Work instruction: If a record holds a picture, please leave the picture out and copy the rest of the record exactly.

(Saved entries)

══════════════════════════════

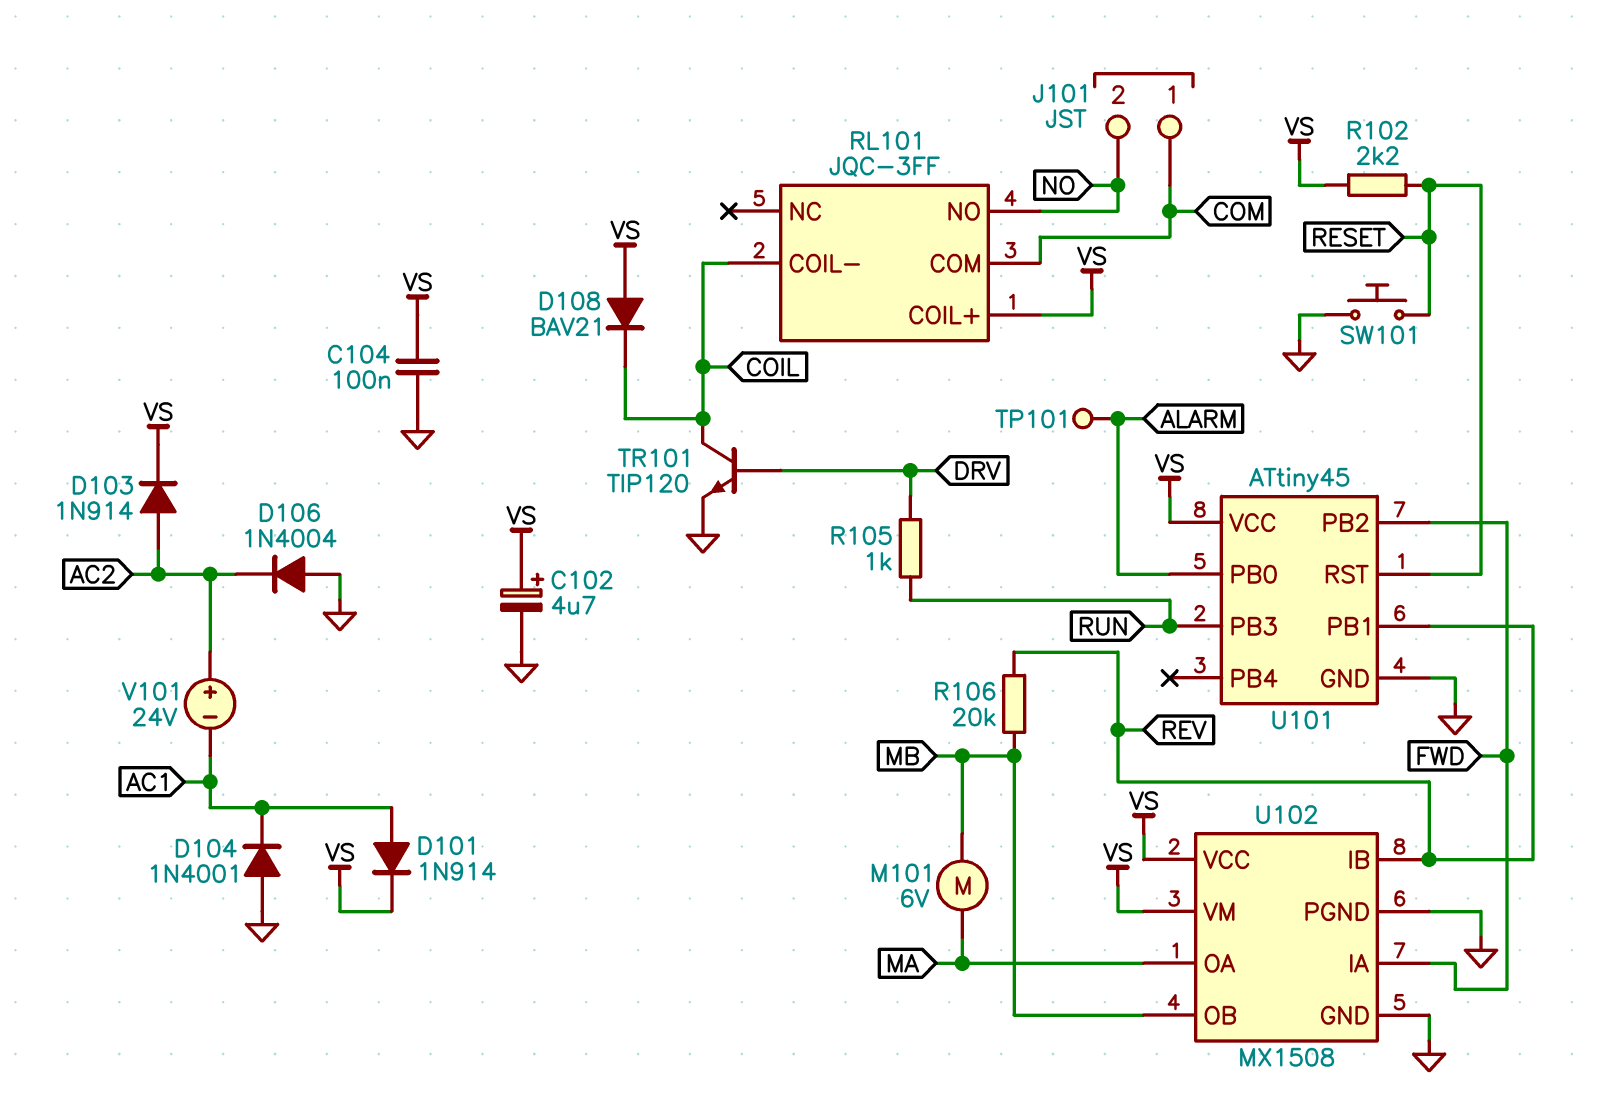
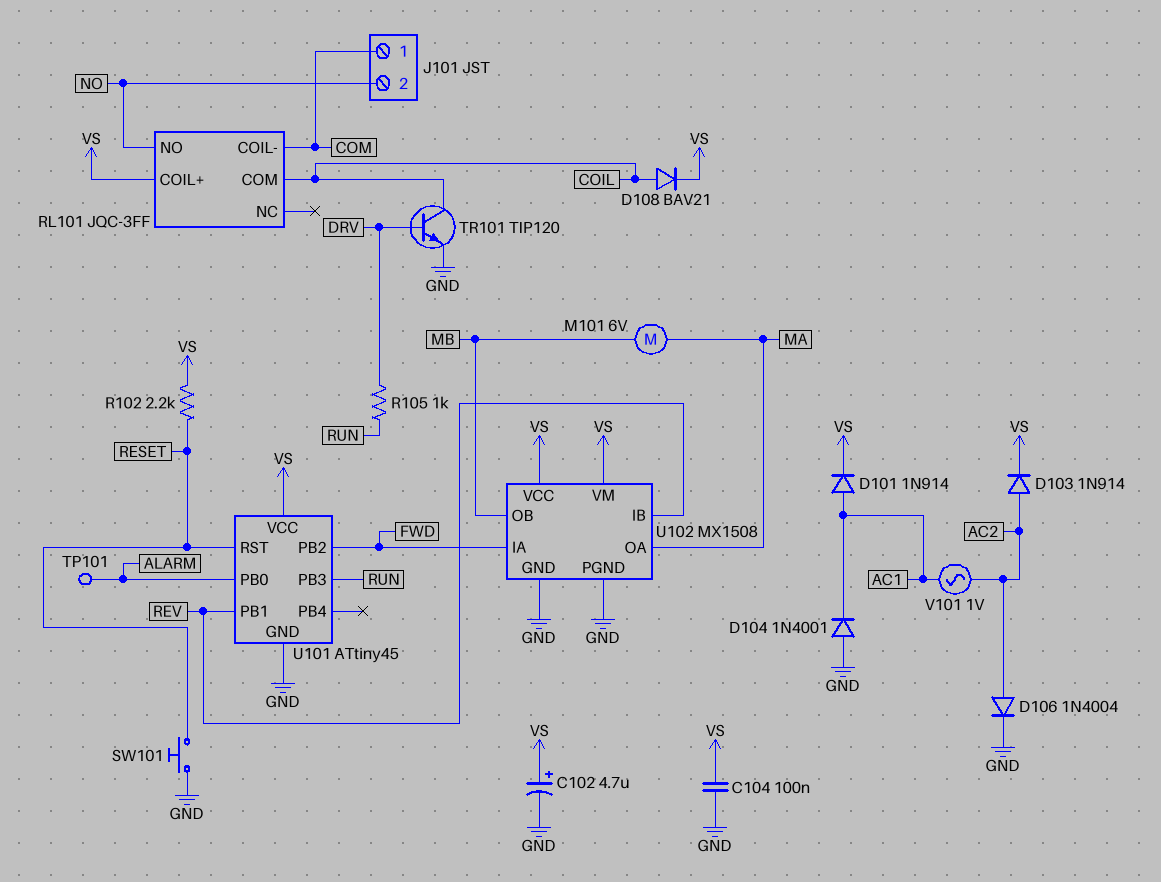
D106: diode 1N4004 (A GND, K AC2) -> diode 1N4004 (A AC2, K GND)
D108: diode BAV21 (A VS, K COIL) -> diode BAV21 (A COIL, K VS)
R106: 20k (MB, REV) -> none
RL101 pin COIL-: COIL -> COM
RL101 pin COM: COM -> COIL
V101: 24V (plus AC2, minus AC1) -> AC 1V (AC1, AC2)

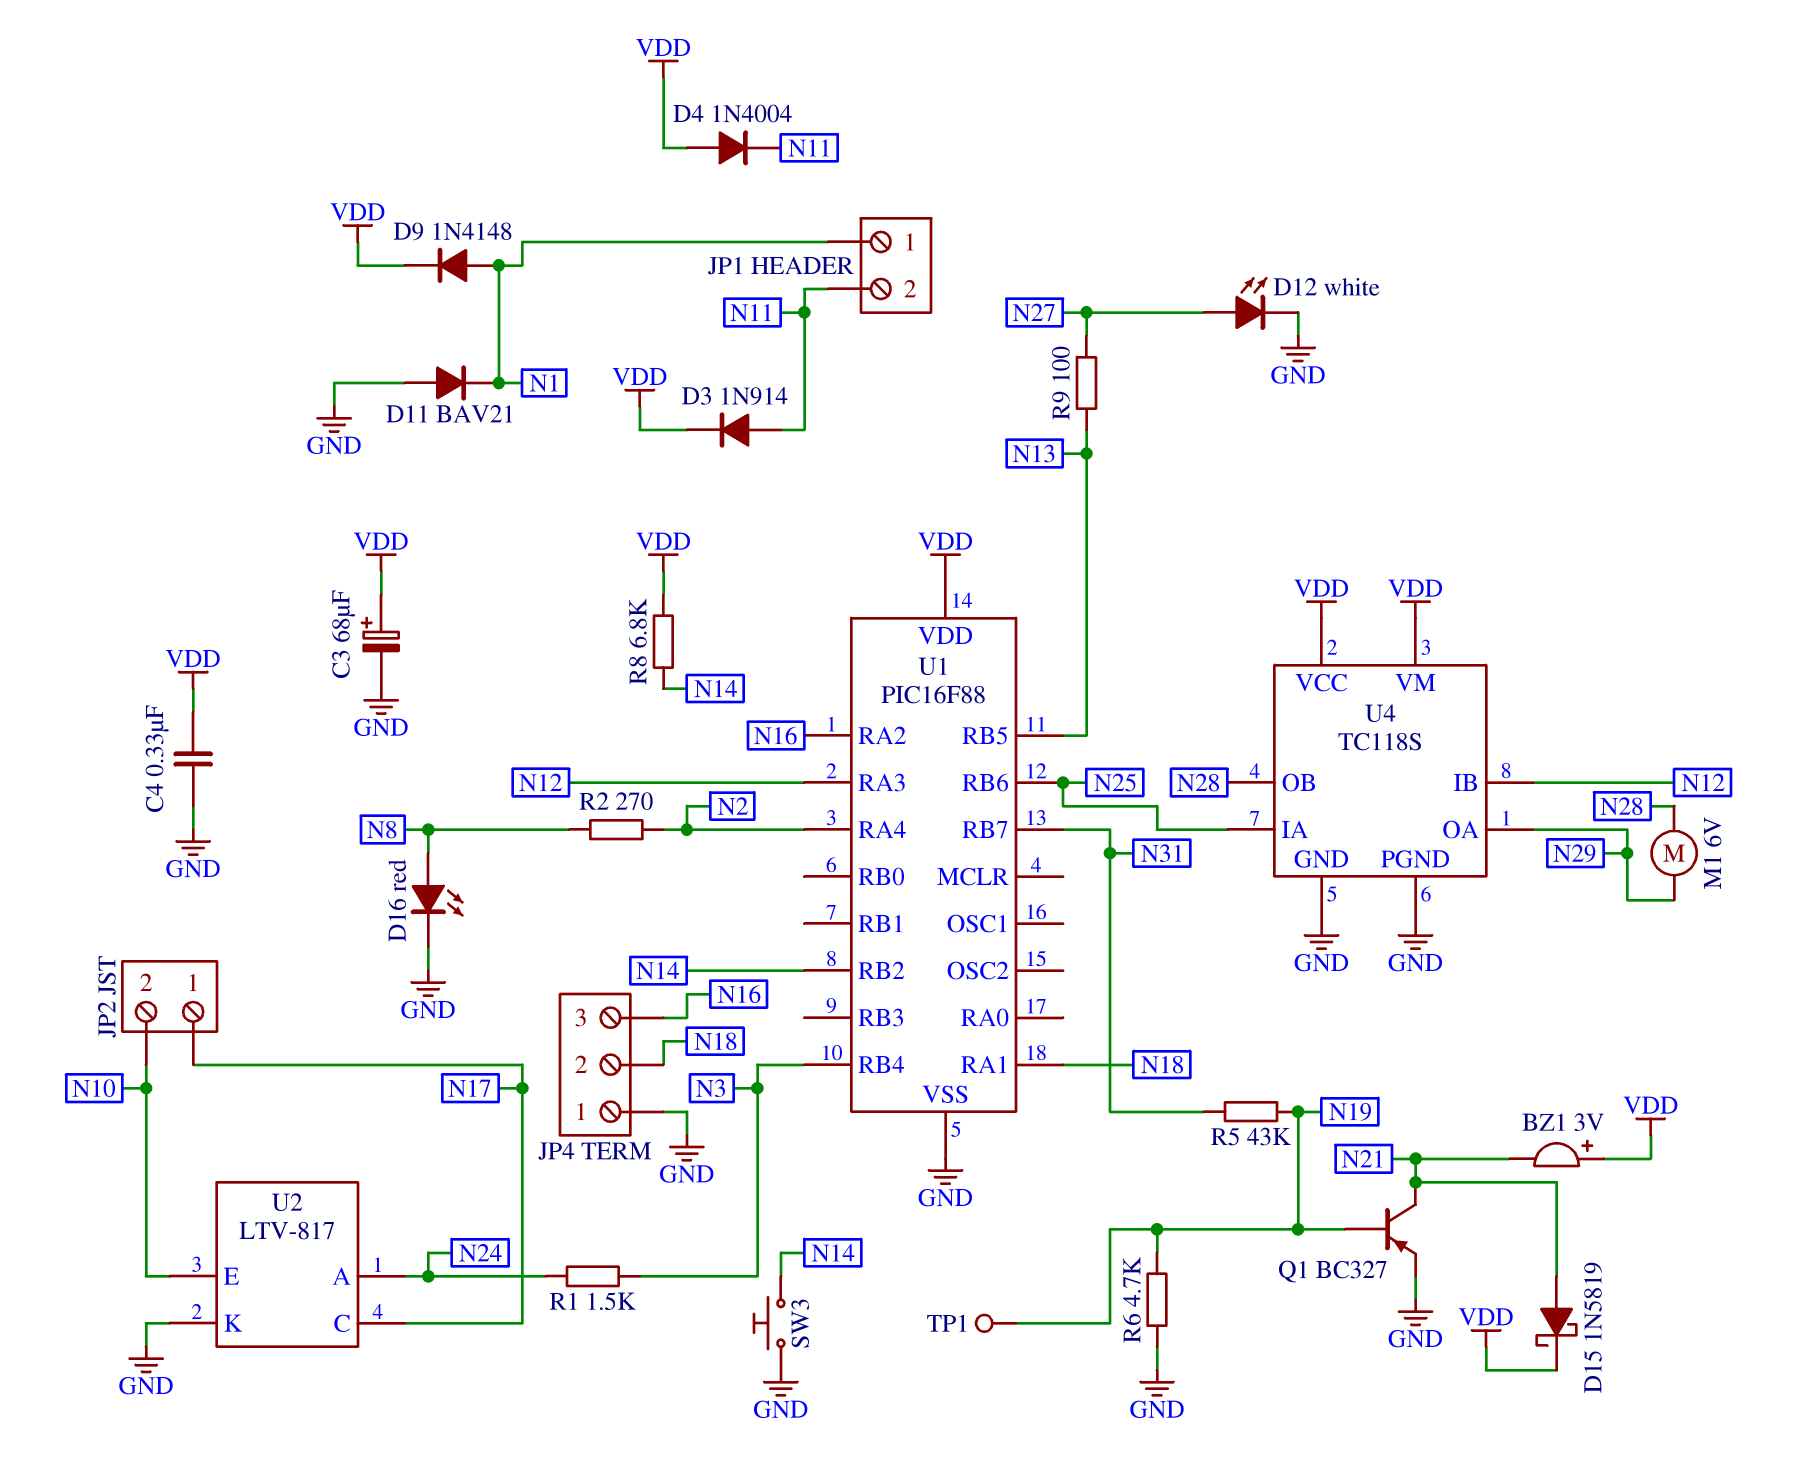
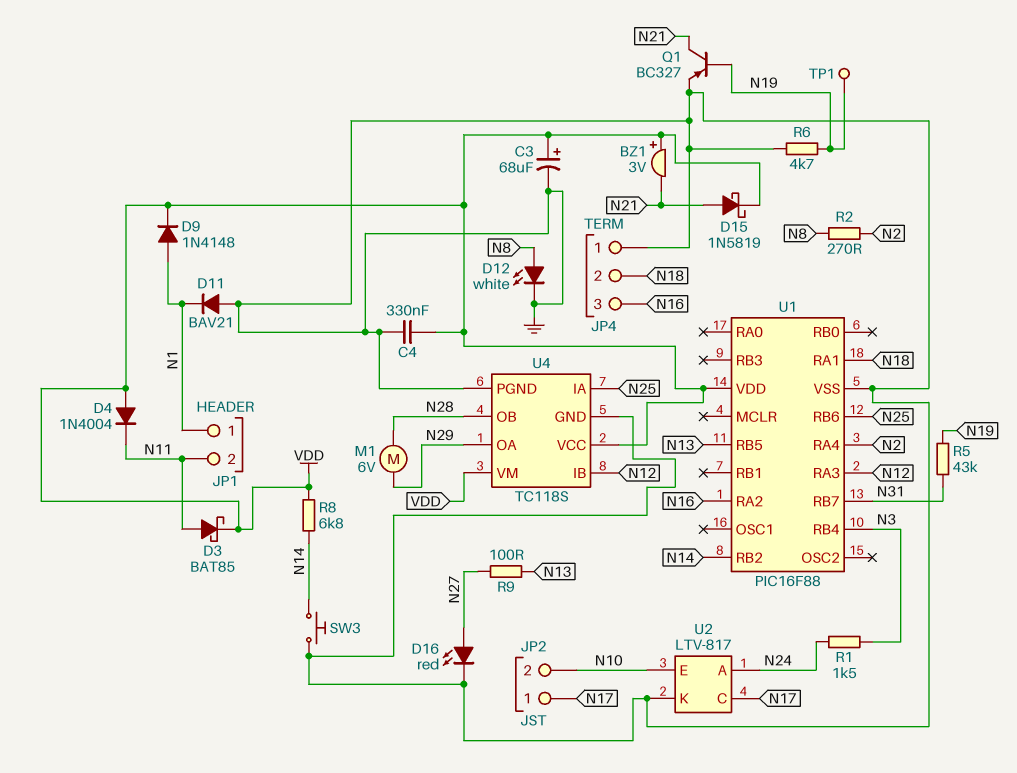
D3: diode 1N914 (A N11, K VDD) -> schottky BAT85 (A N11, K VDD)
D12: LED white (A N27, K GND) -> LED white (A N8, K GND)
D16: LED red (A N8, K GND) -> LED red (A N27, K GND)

══════════════════════════════

Response area:
D106: diode 1N4004 (A GND, K AC2) -> diode 1N4004 (A AC2, K GND)
D108: diode BAV21 (A VS, K COIL) -> diode BAV21 (A COIL, K VS)
R106: 20k (MB, REV) -> none
RL101 pin COIL-: COIL -> COM
RL101 pin COM: COM -> COIL
V101: 24V (plus AC2, minus AC1) -> AC 1V (AC1, AC2)

D3: diode 1N914 (A N11, K VDD) -> schottky BAT85 (A N11, K VDD)
D12: LED white (A N27, K GND) -> LED white (A N8, K GND)
D16: LED red (A N8, K GND) -> LED red (A N27, K GND)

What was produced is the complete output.